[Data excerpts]
═══

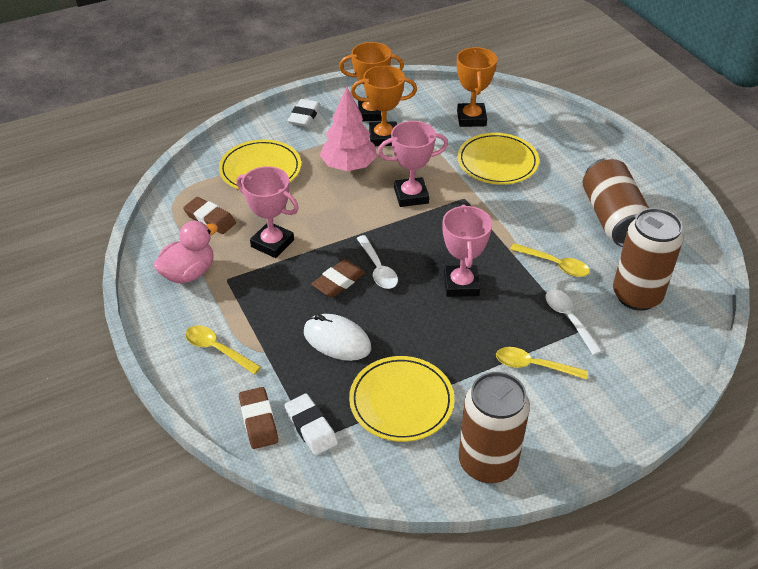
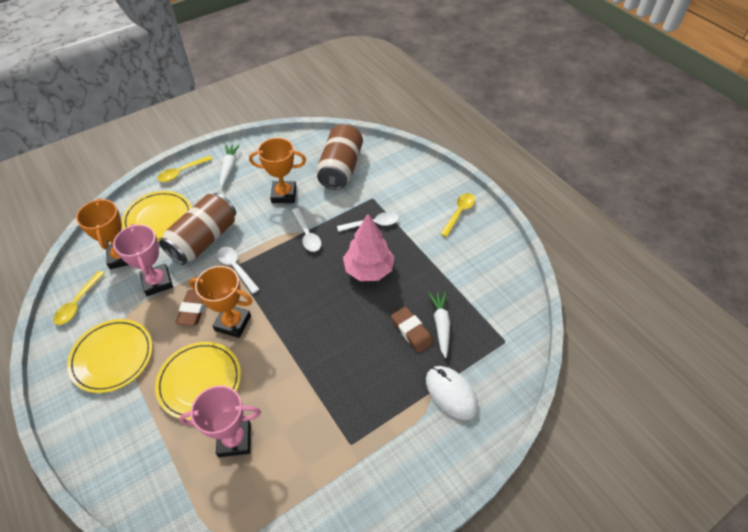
brown can: 3 -> 2
brown eraser: 3 -> 2
pink duck: 1 -> 0
pink trophy: 3 -> 2
white carrot: 0 -> 2
white eraser: 2 -> 0
white spoon: 2 -> 3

═══

Pictures stay out; the records above are otherwise reproduced exactly.

ANSWER BOX:
brown can: 3 -> 2
brown eraser: 3 -> 2
pink duck: 1 -> 0
pink trophy: 3 -> 2
white carrot: 0 -> 2
white eraser: 2 -> 0
white spoon: 2 -> 3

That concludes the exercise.